DIRECTIONS
Write out exactly the lines between the line containing "C3: 6.8uF (GND, VRAW) -> 1uF (GND, VRAW)" and the end of the records, counting both ends, and leave out all pictures.

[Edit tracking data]
↓↓↓

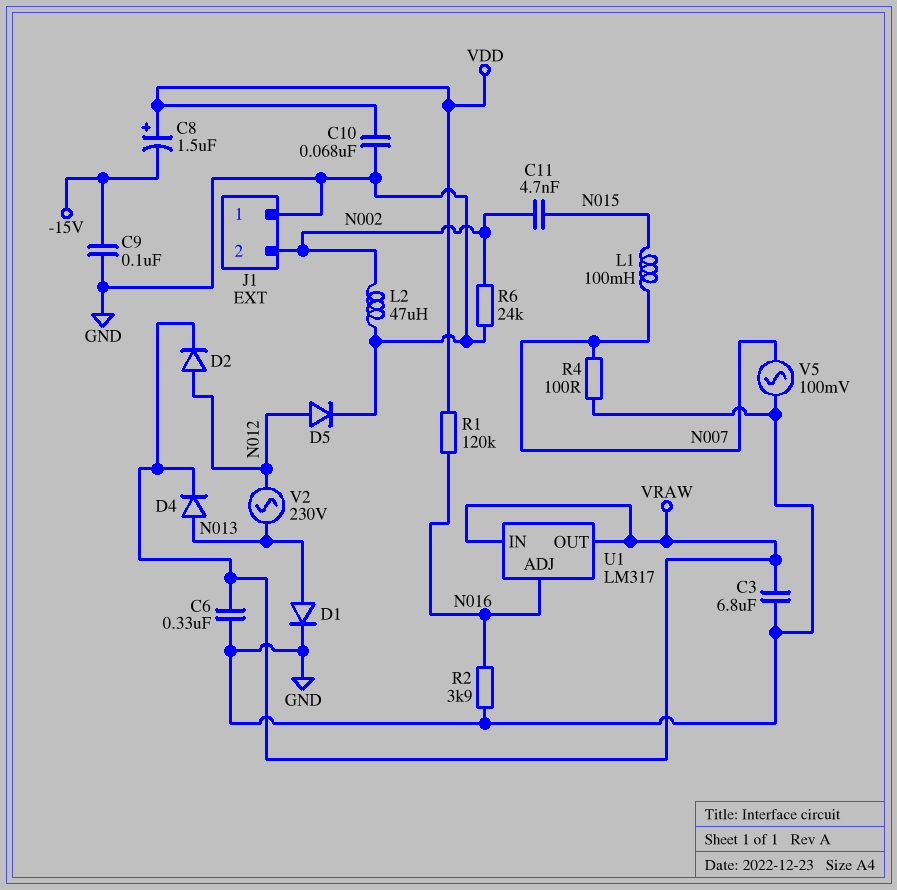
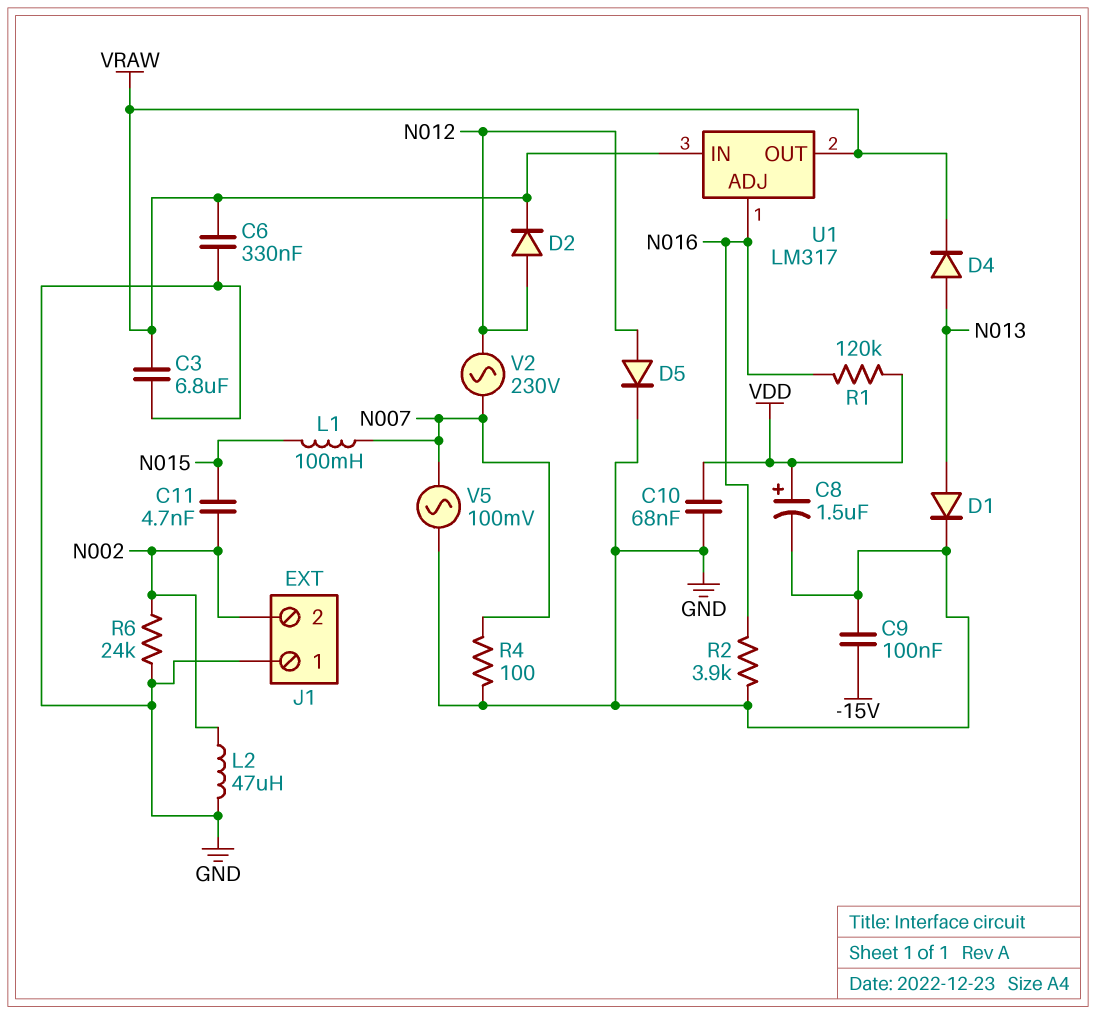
C8: 1.5uF (plus VDD, minus -15V) -> 1.5uF (plus VDD, minus GND)
V2: AC 230V (N012, N013) -> AC 230V (N007, N012)

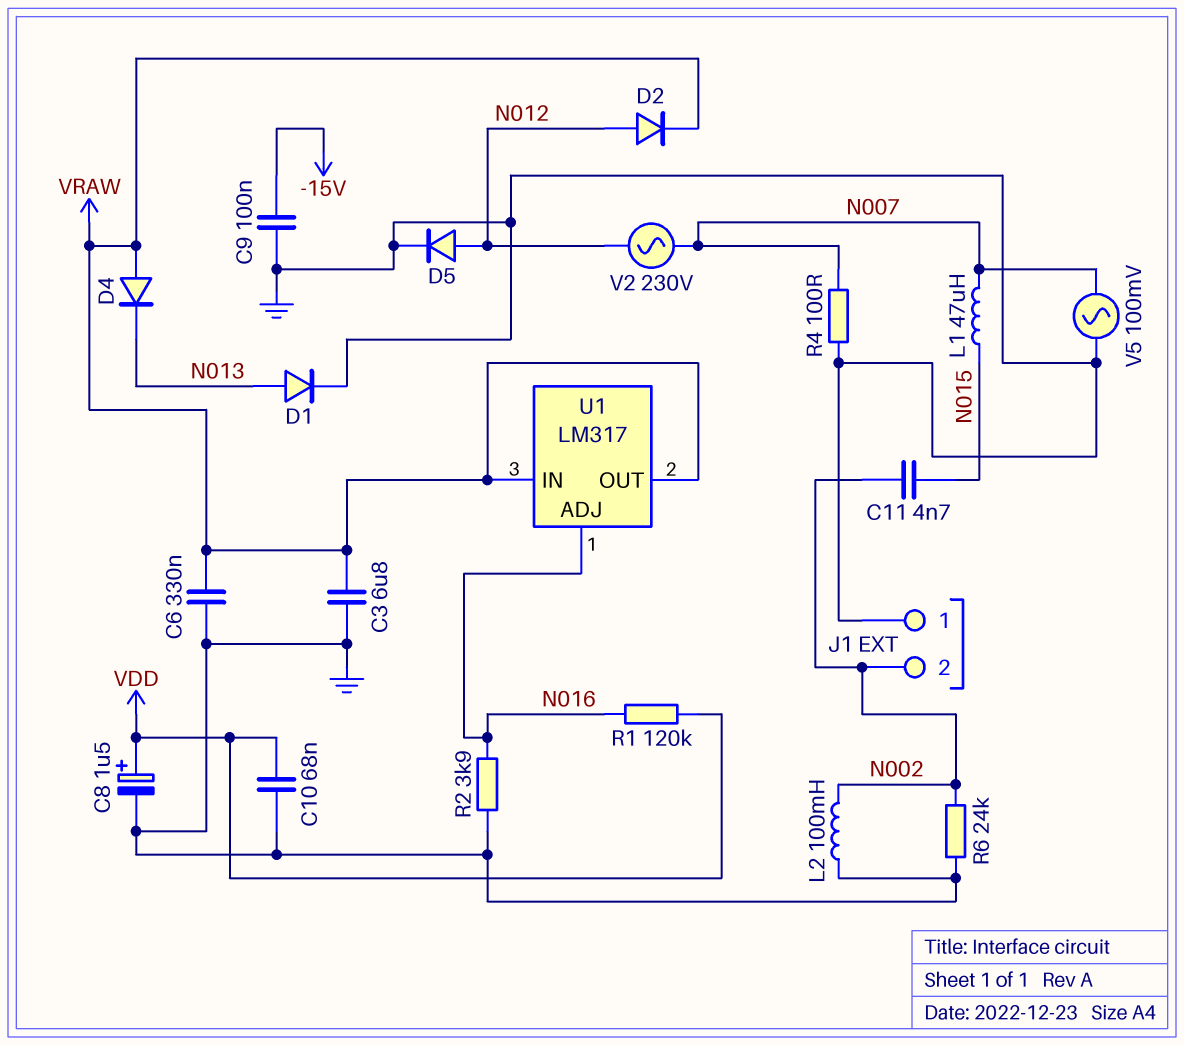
D4: diode (A N013, K VRAW) -> diode (A VRAW, K N013)
L1: 100mH (N007, N015) -> 47uH (N007, N015)
L2: 47uH (GND, N002) -> 100mH (GND, N002)

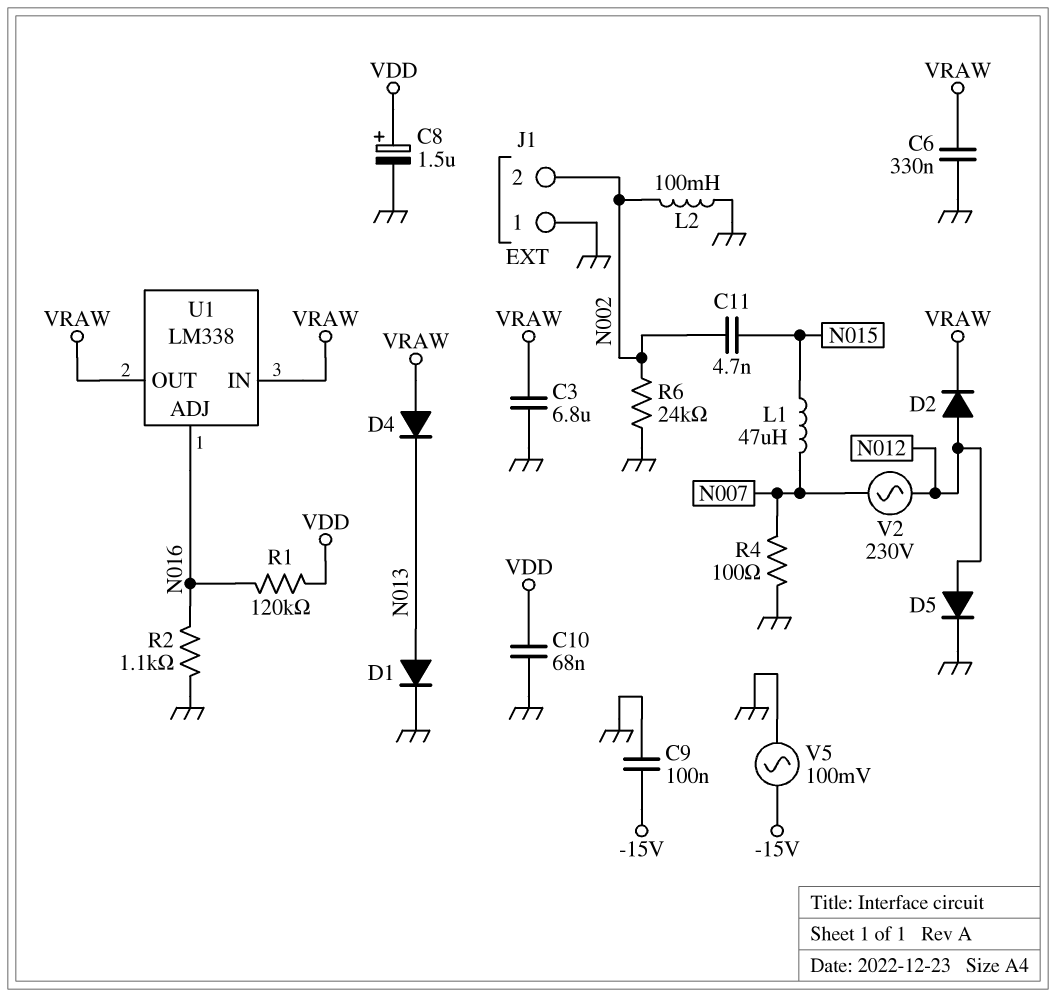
R2: 3.9k (GND, N016) -> 1.1k (GND, N016)
U1: LM317 -> LM338
V5: AC 100mV (GND, N007) -> AC 100mV (-15V, GND)

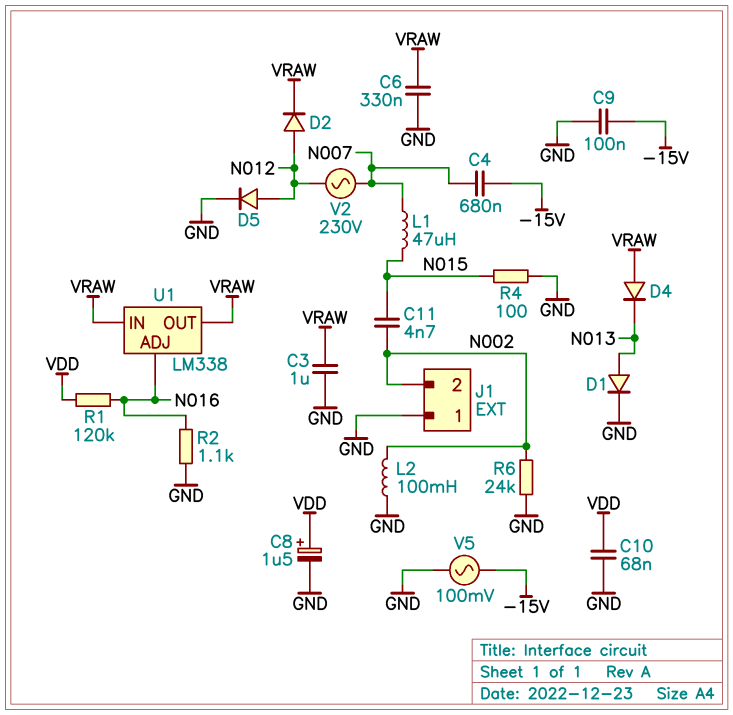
C3: 6.8uF (GND, VRAW) -> 1uF (GND, VRAW)
C4: none -> 680nF (-15V, N007)
R4: 100 (GND, N007) -> 100 (GND, N015)

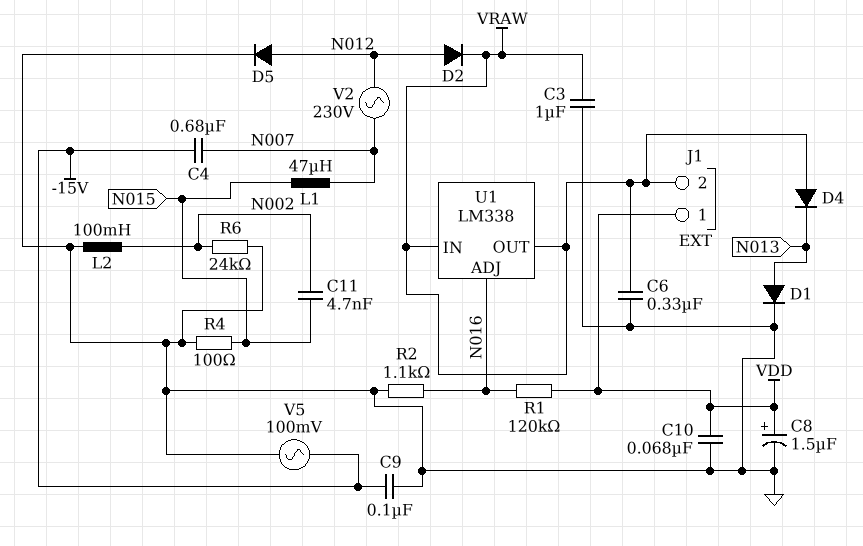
J1 pin 1: GND -> VDD
J1 pin 2: N002 -> VRAW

↑↑↑

SOLVED PROBLEM
C3: 6.8uF (GND, VRAW) -> 1uF (GND, VRAW)
C4: none -> 680nF (-15V, N007)
R4: 100 (GND, N007) -> 100 (GND, N015)

J1 pin 1: GND -> VDD
J1 pin 2: N002 -> VRAW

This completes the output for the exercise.